Determine how many lines in the entries below include "SONAR". The reply should be that number and nothing else.
··· Input material
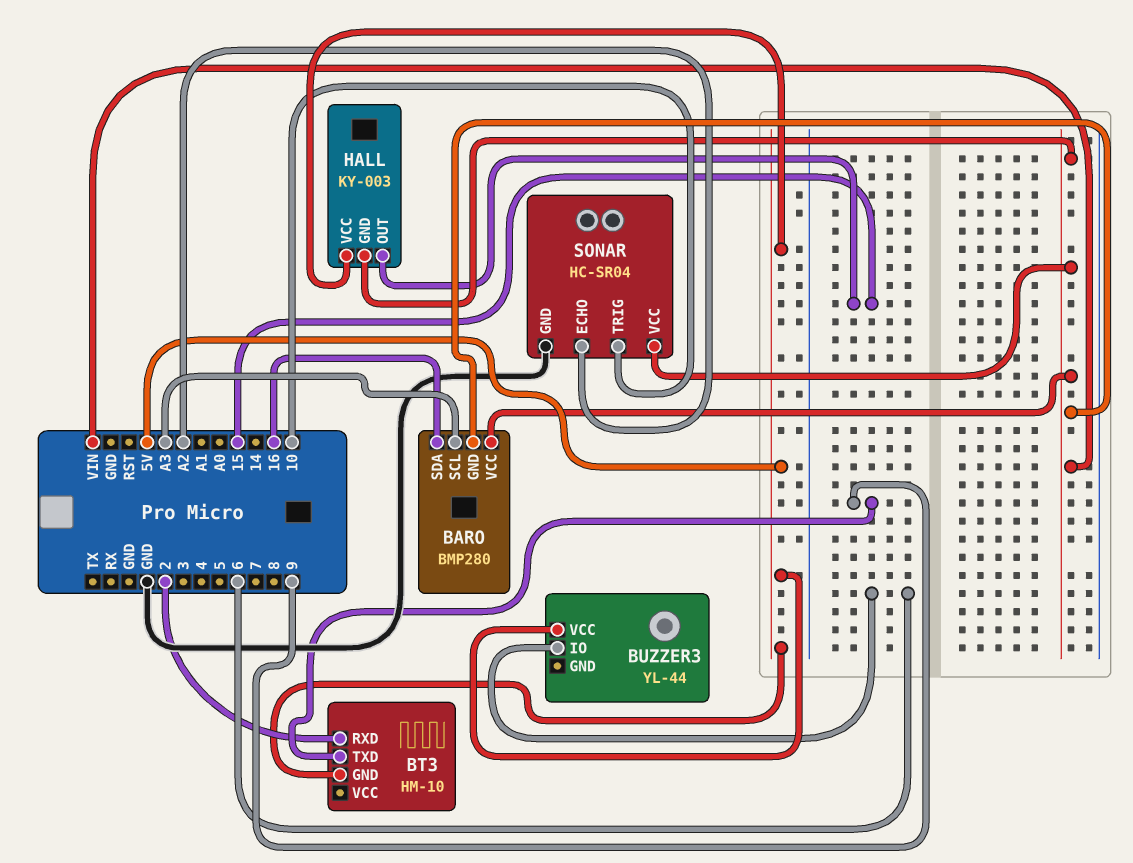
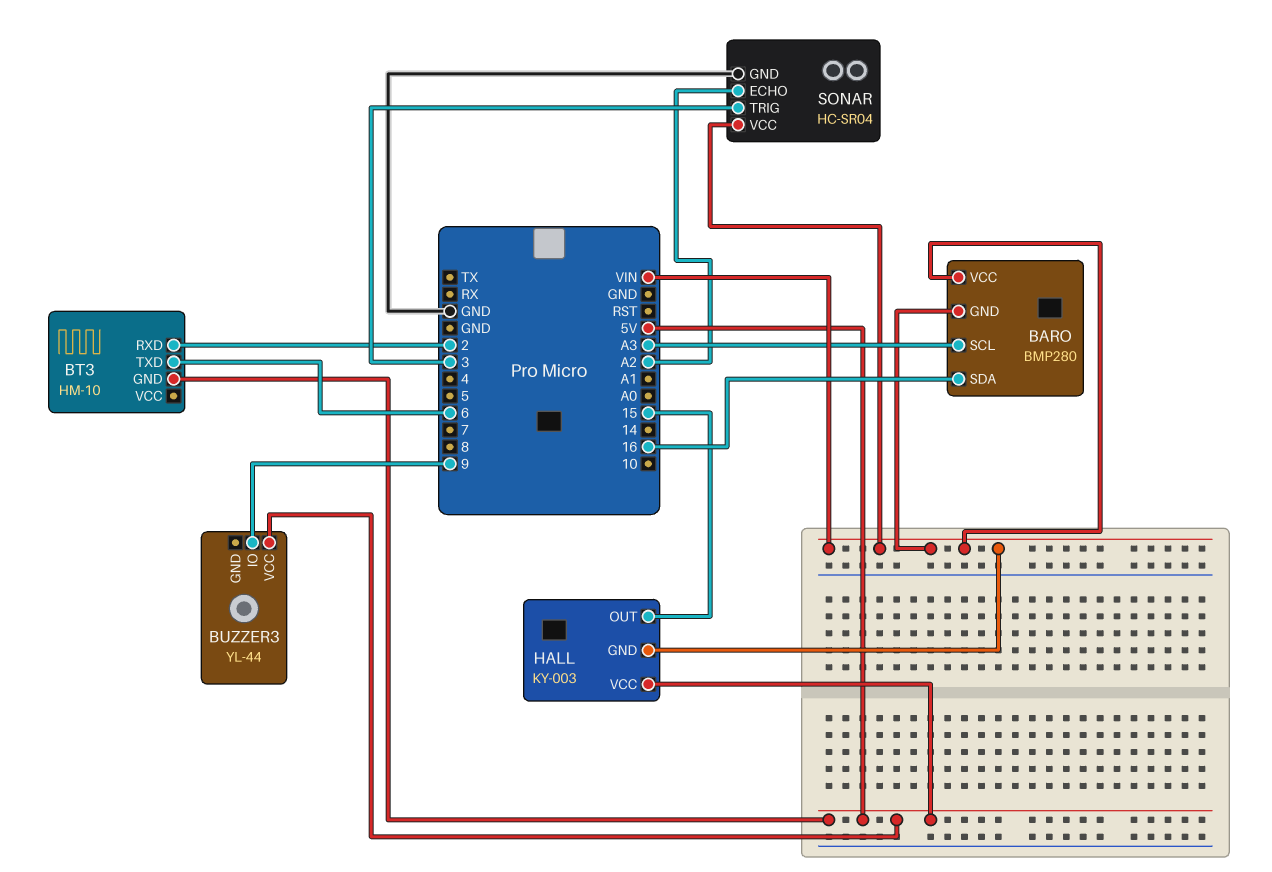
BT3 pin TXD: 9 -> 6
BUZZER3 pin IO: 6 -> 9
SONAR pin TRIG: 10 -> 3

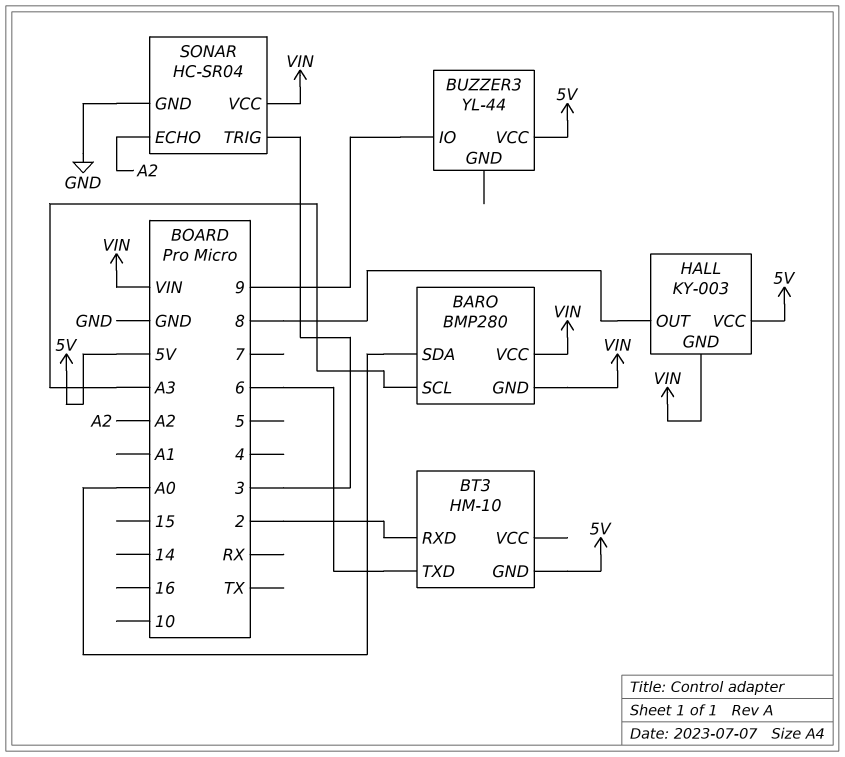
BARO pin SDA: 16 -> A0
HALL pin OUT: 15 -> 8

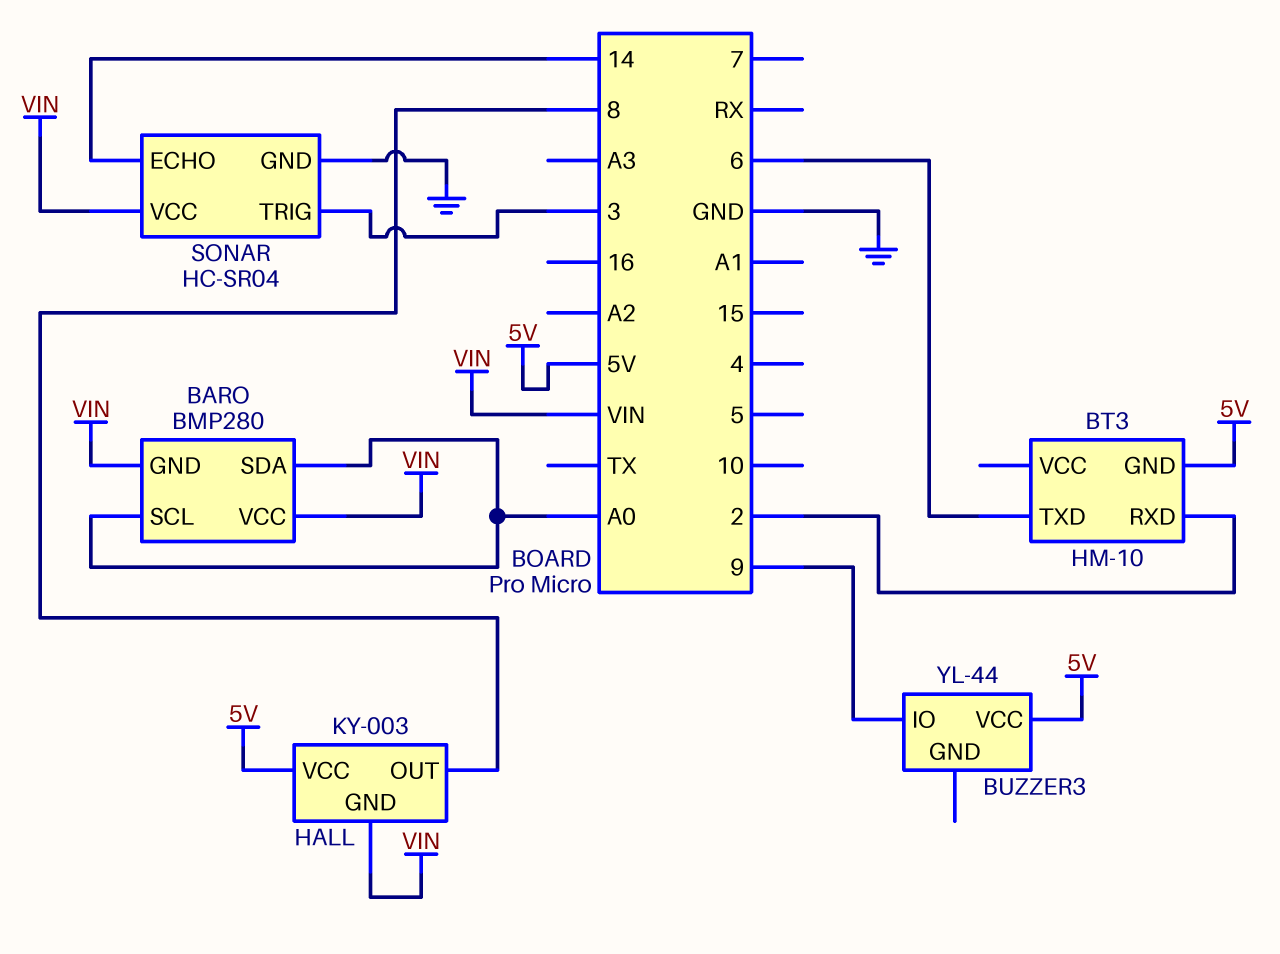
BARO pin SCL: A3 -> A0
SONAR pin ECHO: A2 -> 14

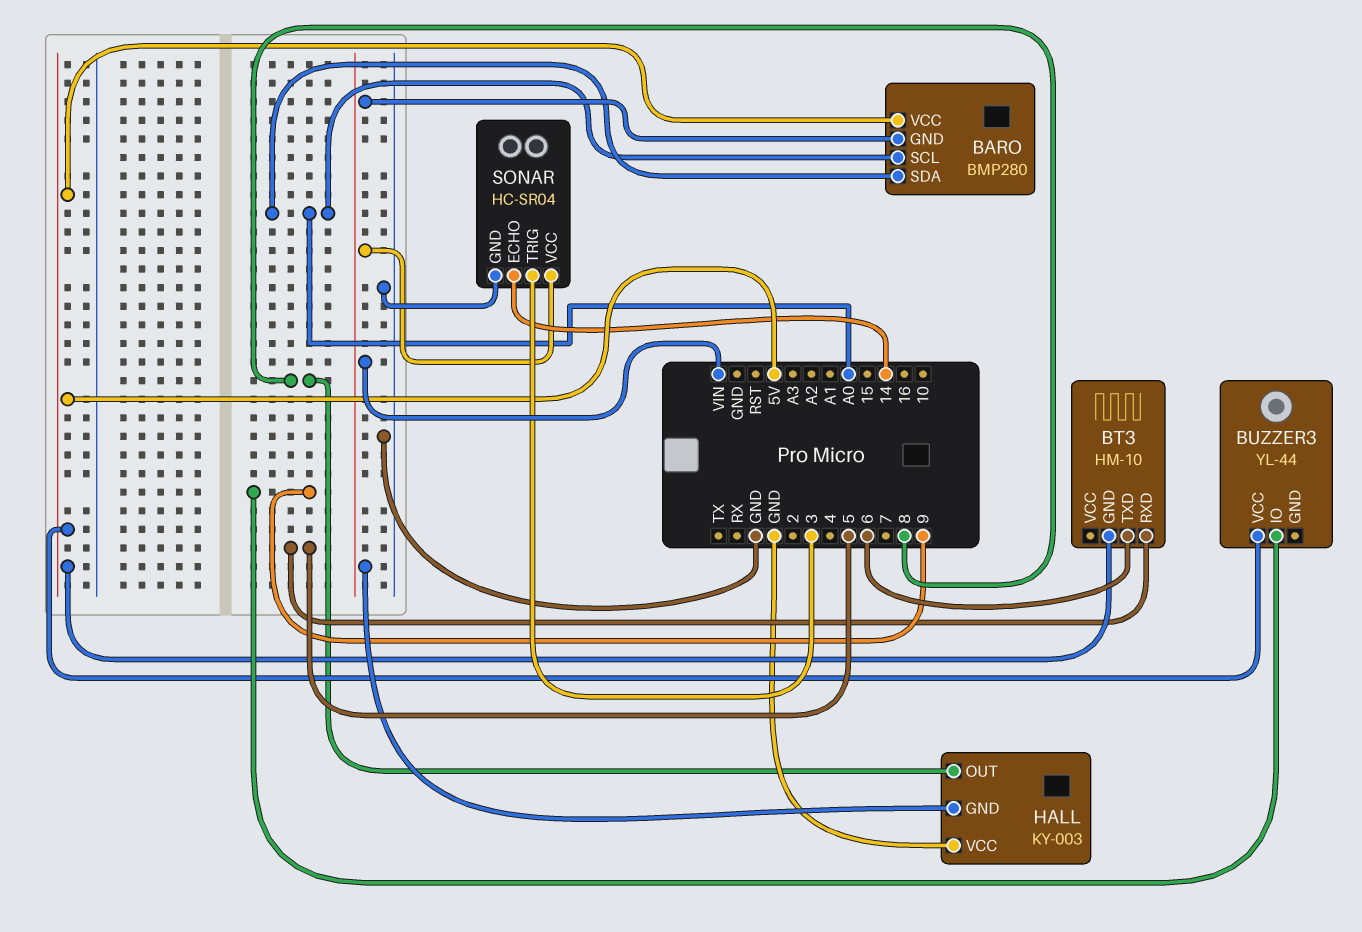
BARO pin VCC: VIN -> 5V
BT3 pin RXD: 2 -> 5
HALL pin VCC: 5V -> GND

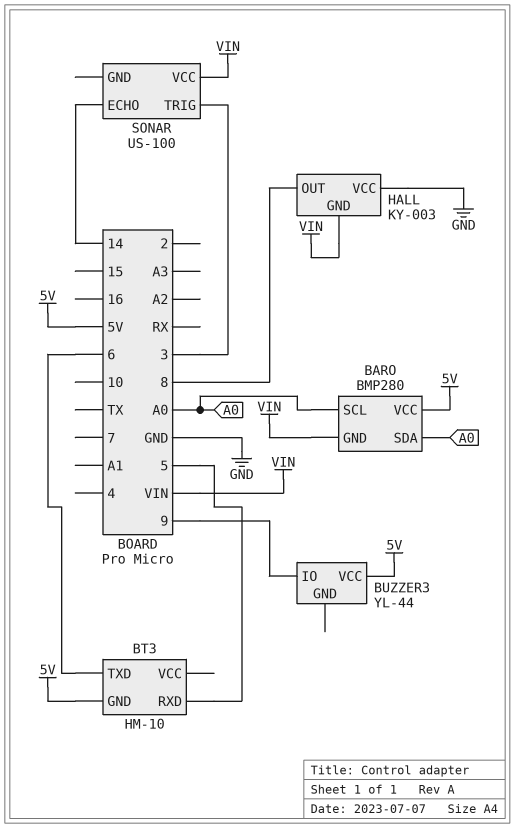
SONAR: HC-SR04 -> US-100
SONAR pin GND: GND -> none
······
Exercise output -> 4